_AIM OF THE TASK_: Skip the pictures and copy all the data that follows exactly.

_INFORMATION SHOWN_:
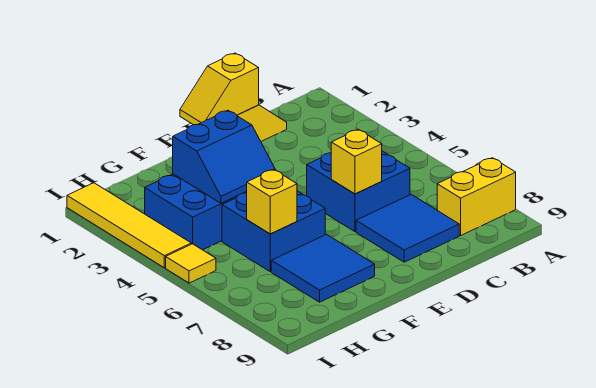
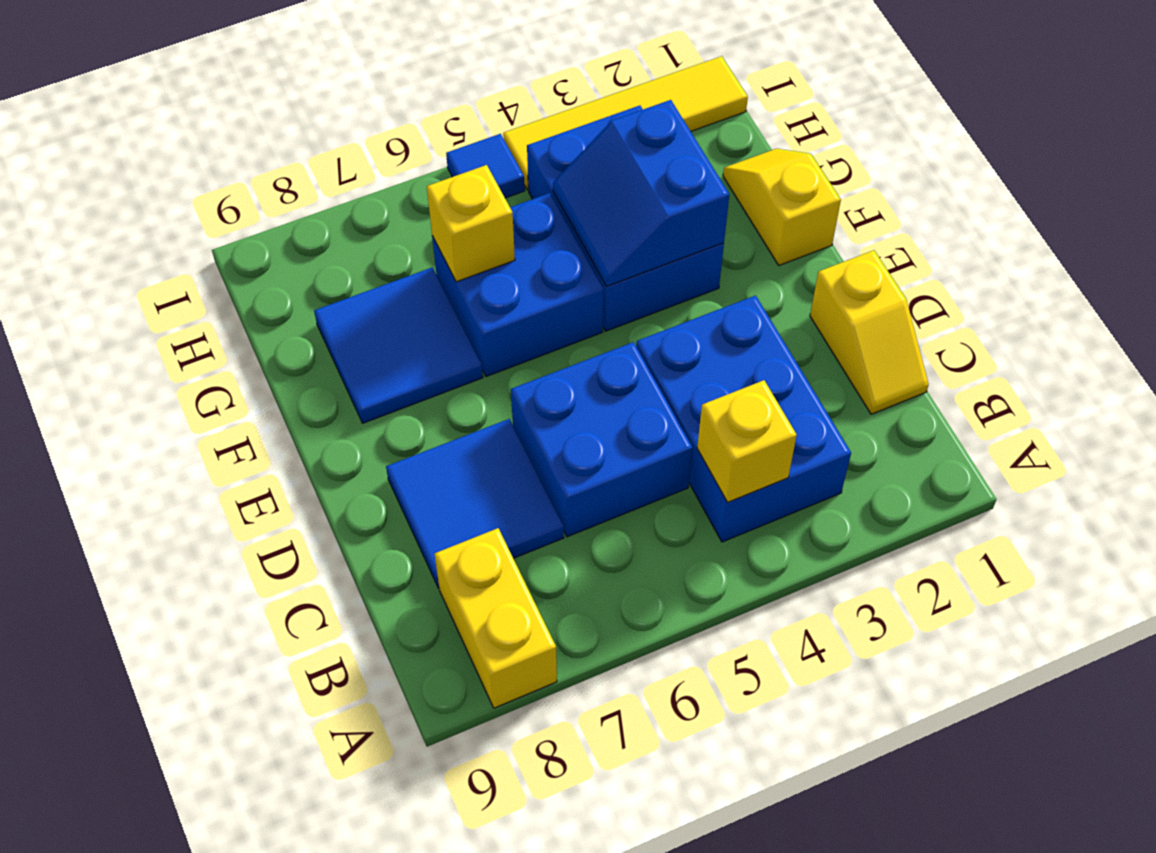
none -> blue brick B3:D4 level 1
yellow slope D1:E1 level 2 top D -> yellow slope F1:G1 level 1 top F
yellow brick D6 level 2 -> yellow brick B4 level 2
yellow tile I5 level 1 -> blue tile I5 level 1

_EXPECTED ANSWER_:
none -> blue brick B3:D4 level 1
yellow slope D1:E1 level 2 top D -> yellow slope F1:G1 level 1 top F
yellow brick D6 level 2 -> yellow brick B4 level 2
yellow tile I5 level 1 -> blue tile I5 level 1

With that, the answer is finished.